Exercise prompt: Nothing but the lines from the one containing "camera: 120 degrees left, 0 degrees up" to the end of the material should be returned, each exactly as written.
─── Records to use ───
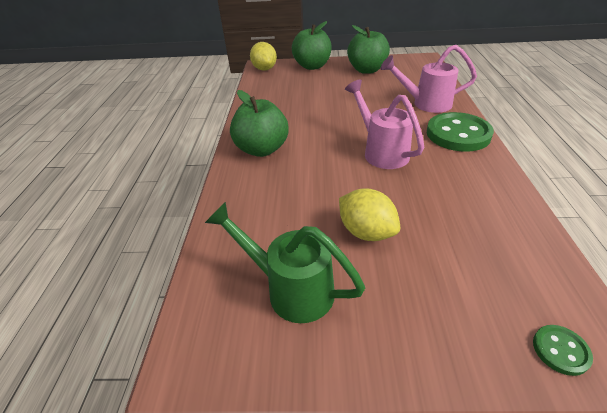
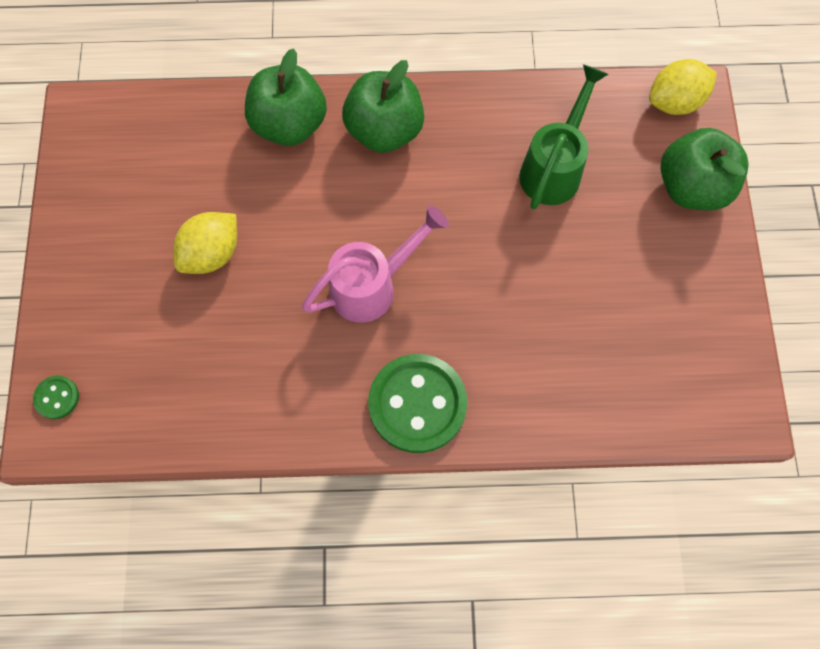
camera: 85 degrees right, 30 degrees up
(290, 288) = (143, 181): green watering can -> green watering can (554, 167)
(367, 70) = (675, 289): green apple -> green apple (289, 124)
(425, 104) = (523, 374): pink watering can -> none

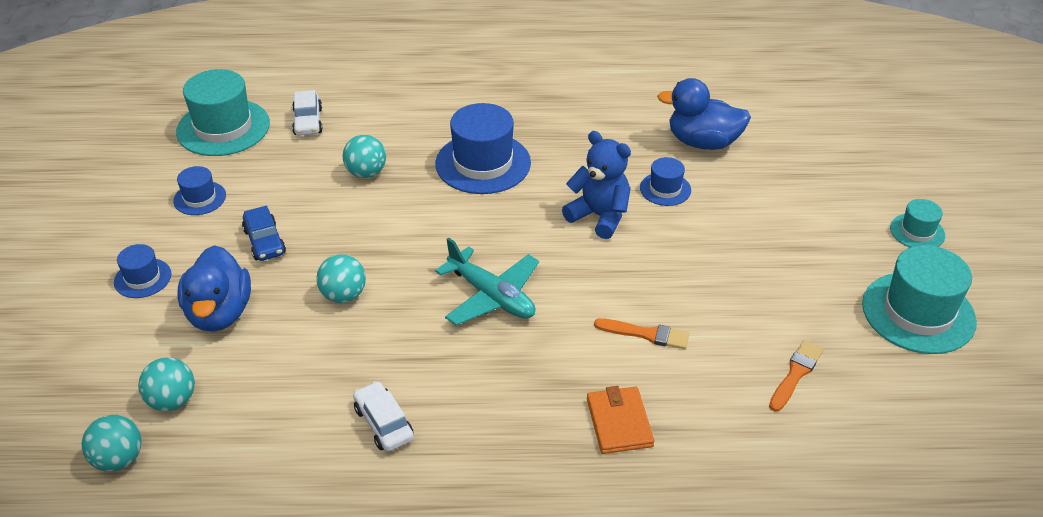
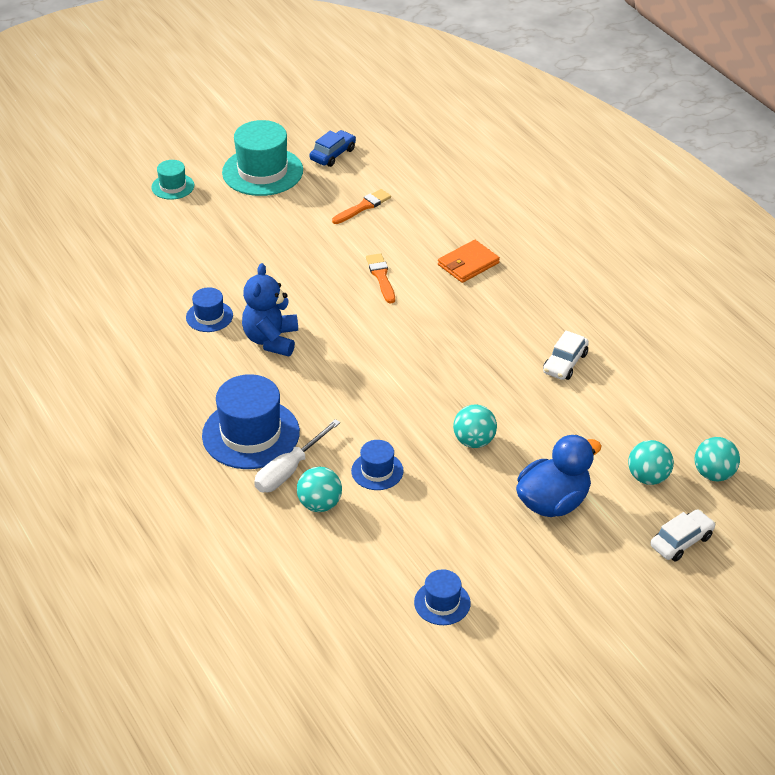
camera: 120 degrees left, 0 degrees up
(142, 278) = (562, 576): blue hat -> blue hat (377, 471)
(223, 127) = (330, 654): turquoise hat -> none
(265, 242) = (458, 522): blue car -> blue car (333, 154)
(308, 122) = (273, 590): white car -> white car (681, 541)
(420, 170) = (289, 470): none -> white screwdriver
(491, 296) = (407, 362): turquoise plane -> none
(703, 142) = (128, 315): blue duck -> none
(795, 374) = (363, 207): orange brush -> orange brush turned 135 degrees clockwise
───
Task result:
camera: 120 degrees left, 0 degrees up
(142, 278) = (562, 576): blue hat -> blue hat (377, 471)
(223, 127) = (330, 654): turquoise hat -> none
(265, 242) = (458, 522): blue car -> blue car (333, 154)
(308, 122) = (273, 590): white car -> white car (681, 541)
(420, 170) = (289, 470): none -> white screwdriver
(491, 296) = (407, 362): turquoise plane -> none
(703, 142) = (128, 315): blue duck -> none
(795, 374) = (363, 207): orange brush -> orange brush turned 135 degrees clockwise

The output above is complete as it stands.